##### RECORDS SUPPLIED

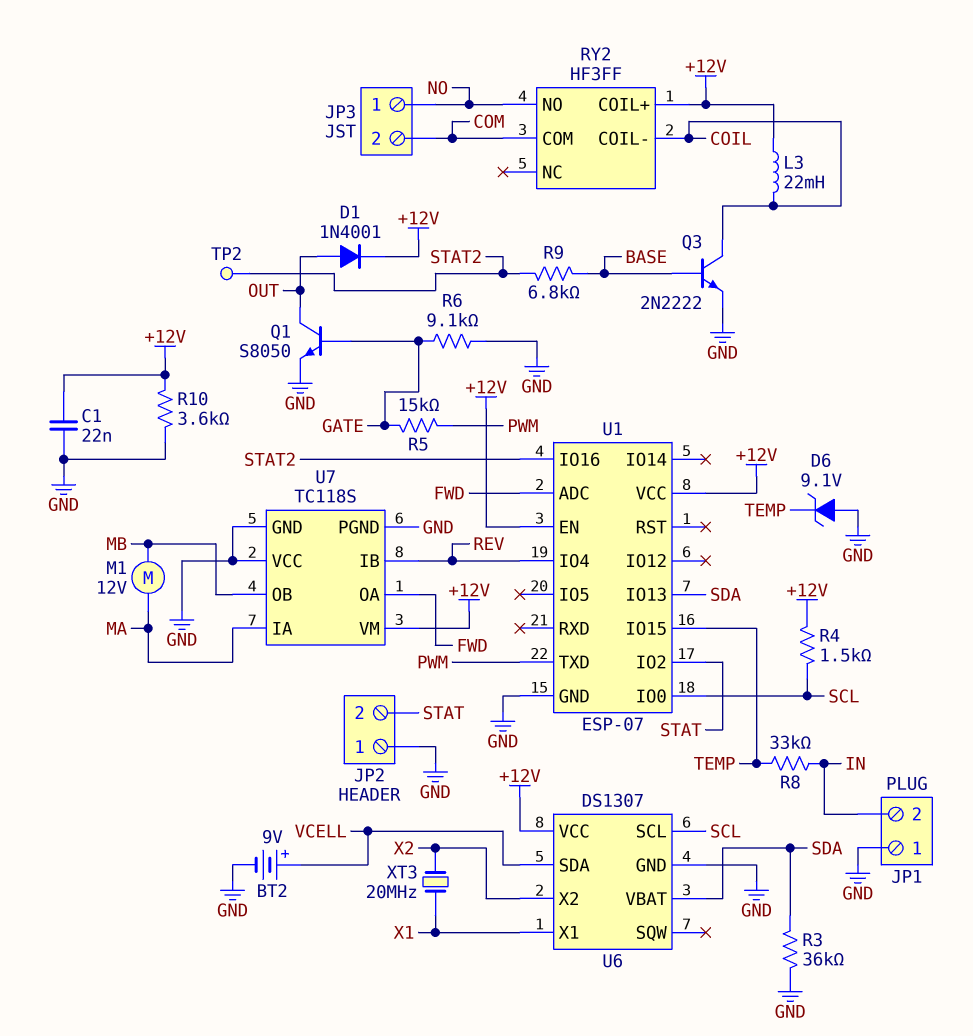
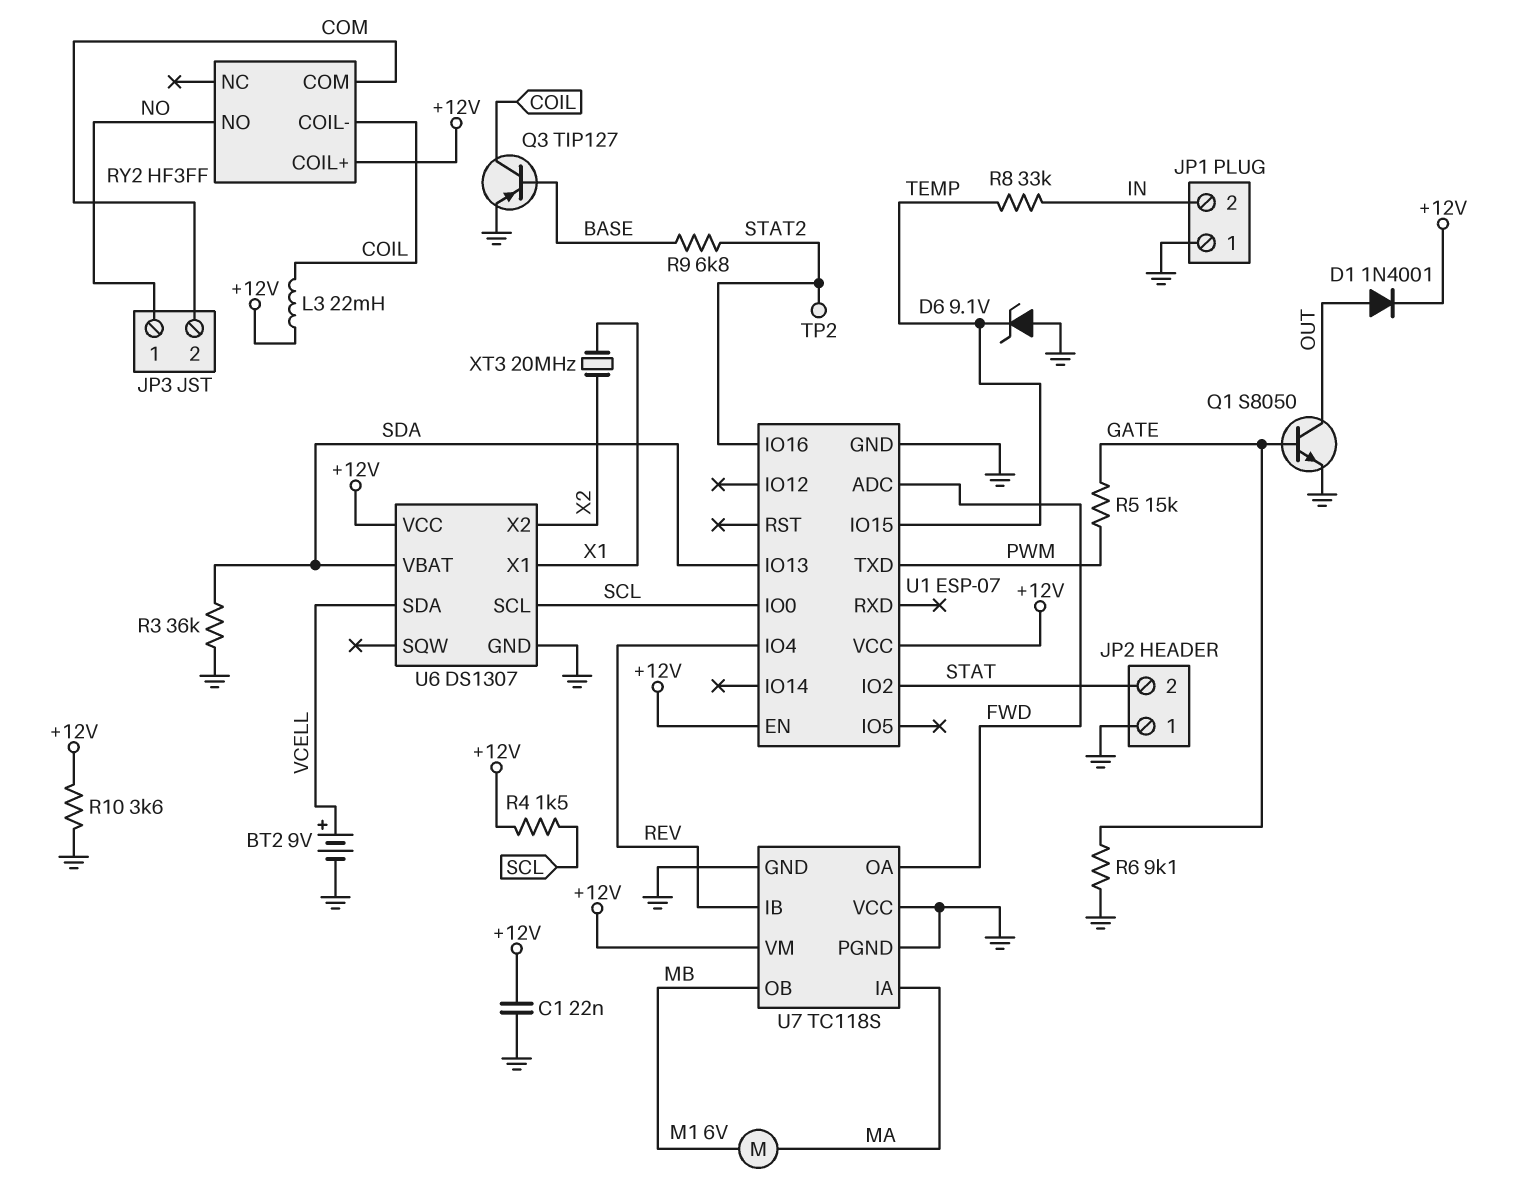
M1: motor 12V (MA, MB) -> motor 6V (MA, MB)
Q3: NPN 2N2222 (B BASE, C COIL, E GND) -> PNP TIP127 (B BASE, C COIL, E GND)

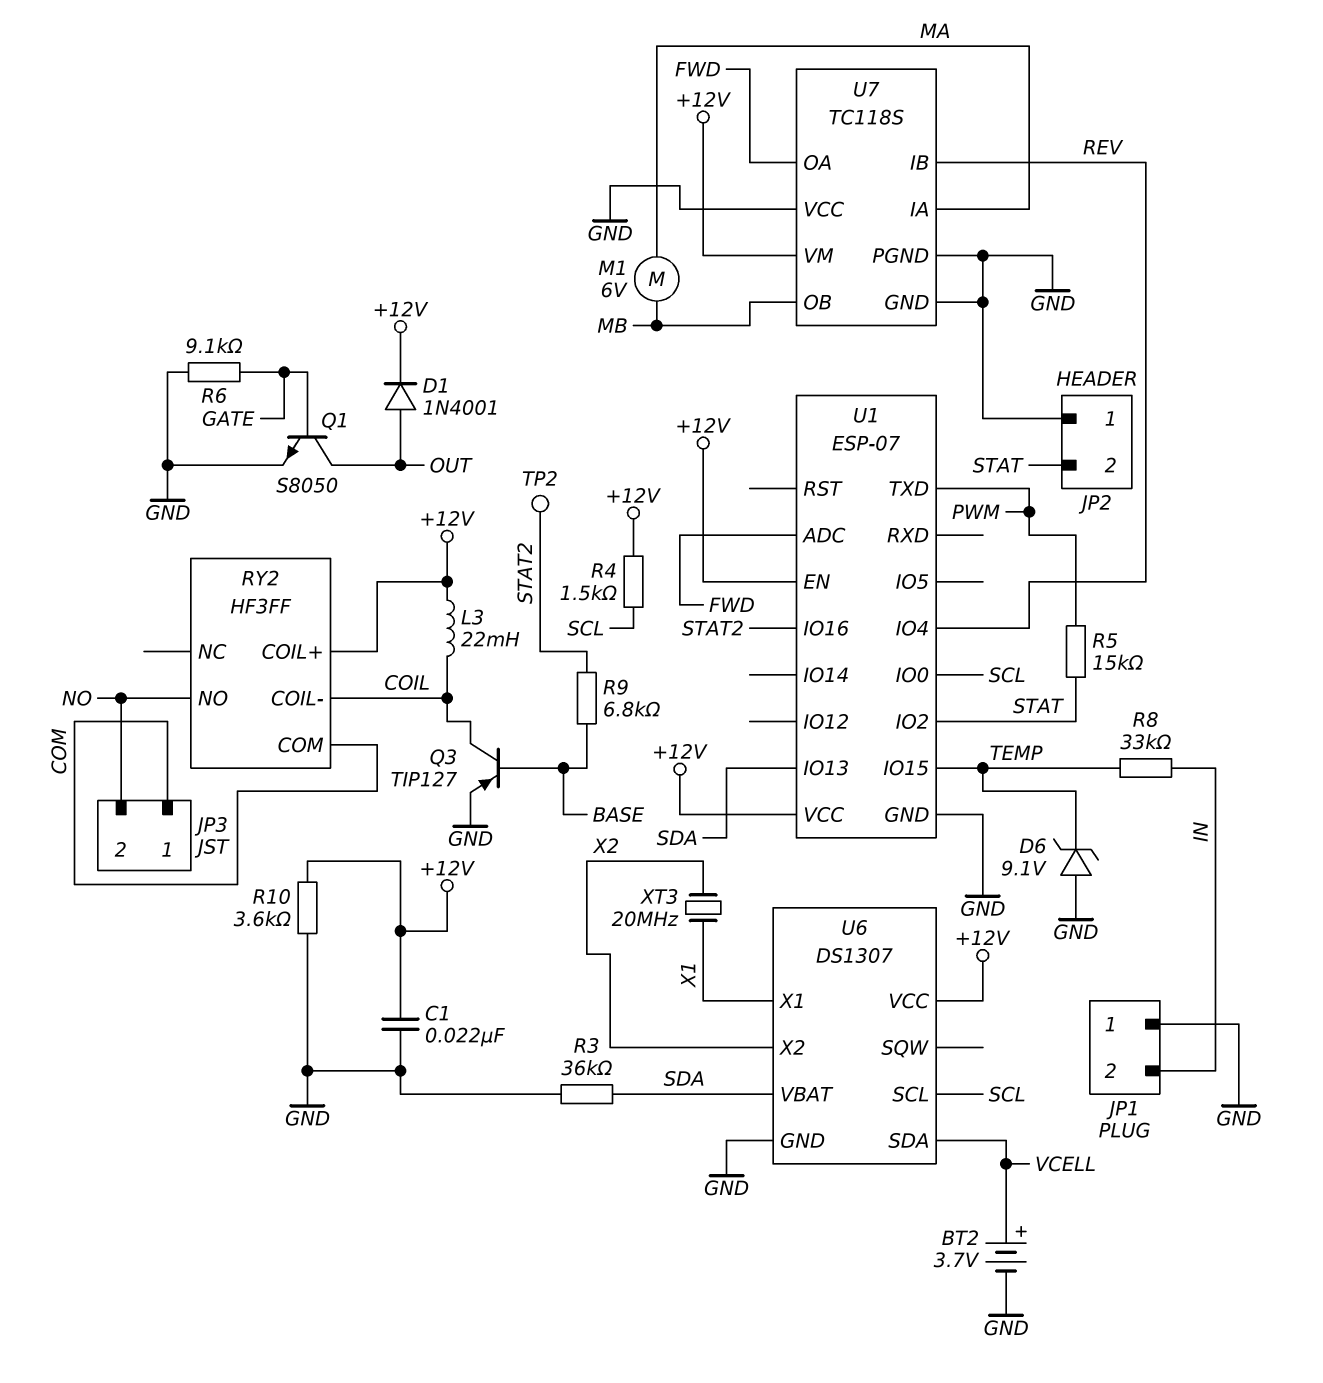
BT2: 9V (plus VCELL, minus GND) -> 3.7V (plus VCELL, minus GND)
JP3 pin 1: NO -> COM
JP3 pin 2: COM -> NO
R5: 15k (GATE, PWM) -> 15k (PWM, STAT)

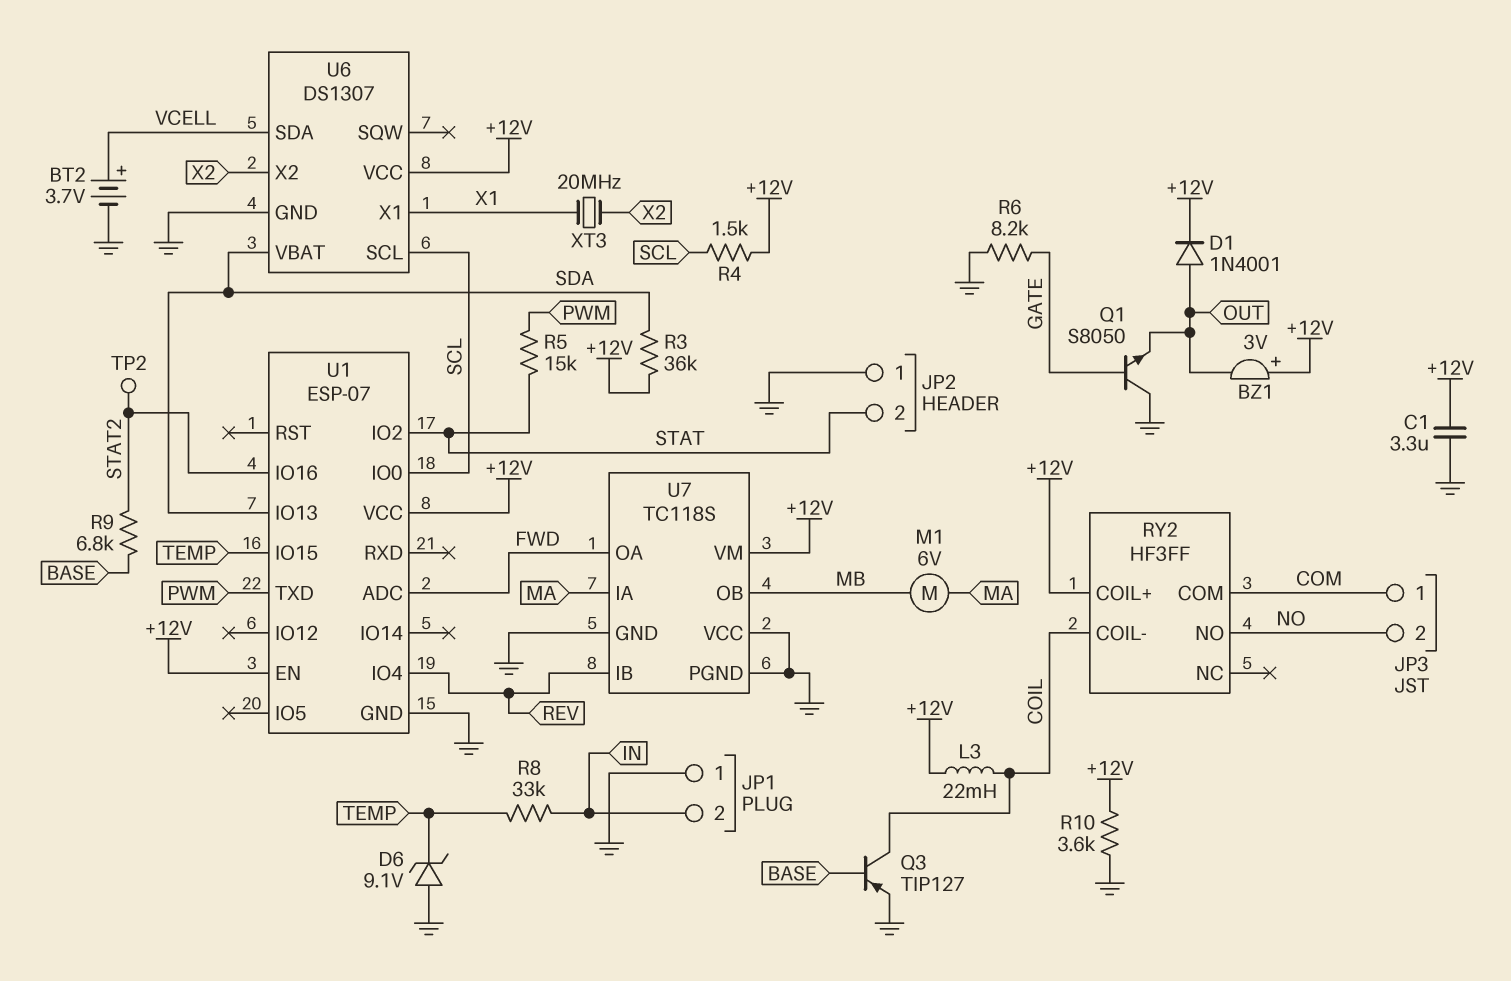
BZ1: none -> buzzer 3V (plus +12V, minus OUT)
C1: 22nF (+12V, GND) -> 3.3uF (+12V, GND)
Q1: NPN S8050 (B GATE, C OUT, E GND) -> NPN S8050 (B GATE, C GND, E OUT)
R3: 36k (GND, SDA) -> 36k (+12V, SDA)
R6: 9.1k (GATE, GND) -> 8.2k (GATE, GND)

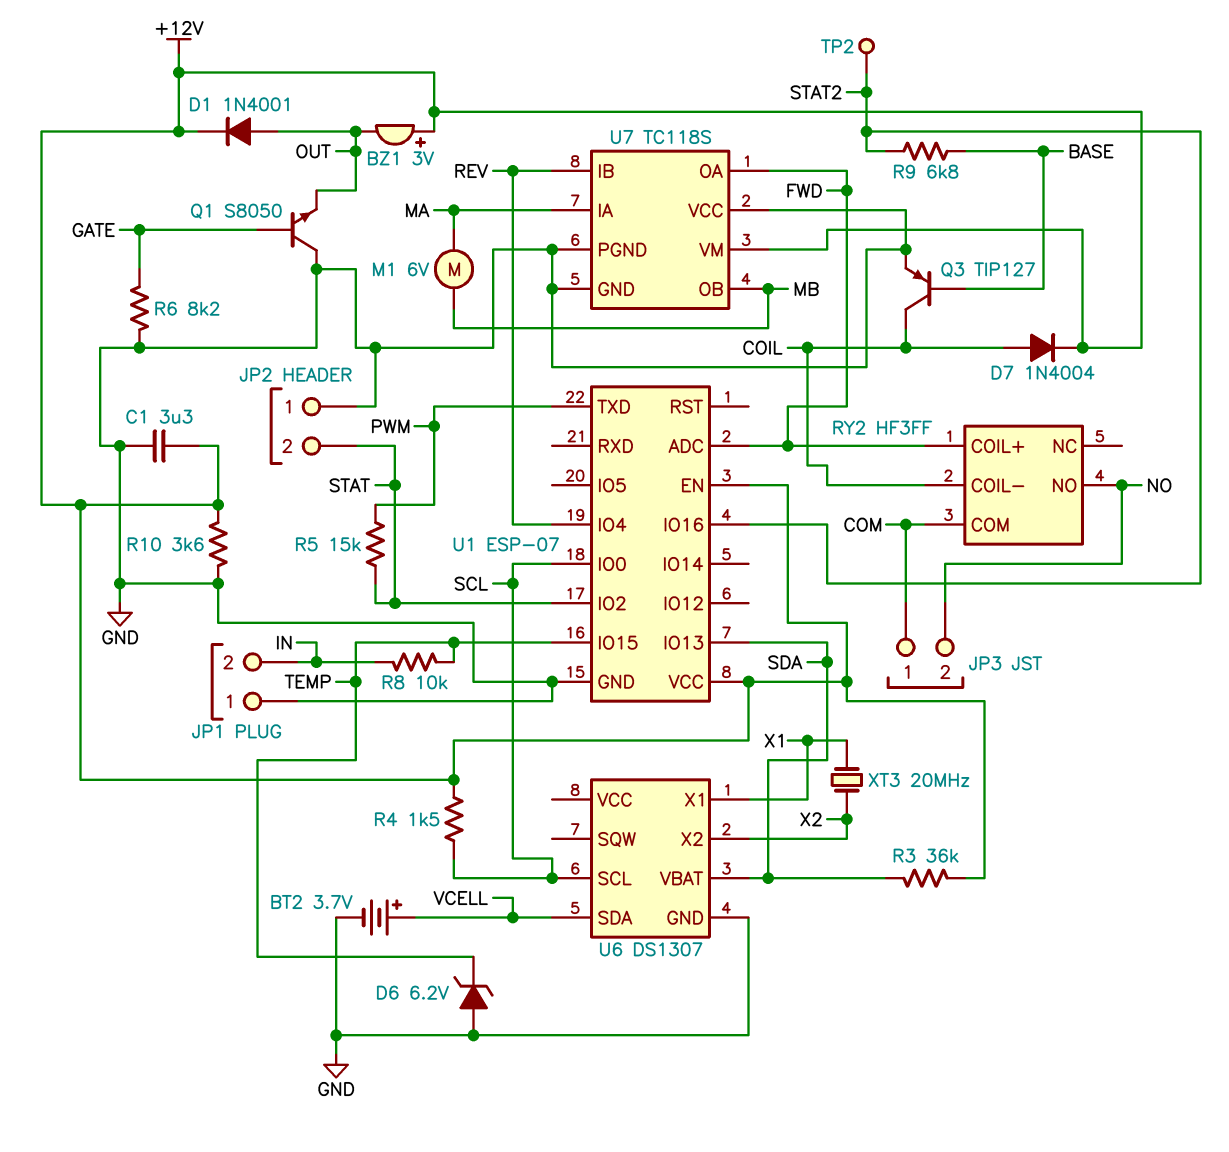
D6: zener 9.1V (A GND, K TEMP) -> zener 6.2V (A GND, K TEMP)
D7: none -> diode 1N4004 (A COIL, K +12V)
L3: 22mH (+12V, COIL) -> none
R8: 33k (IN, TEMP) -> 10k (IN, TEMP)
RY2 pin COIL+: +12V -> FWD
U6 pin VCC: +12V -> none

##########

YOUR TASK –
Lines above with the string "TEMP" need to be found and copied.

RESPONSE TO THIS EXERCISE –
D6: zener 9.1V (A GND, K TEMP) -> zener 6.2V (A GND, K TEMP)
R8: 33k (IN, TEMP) -> 10k (IN, TEMP)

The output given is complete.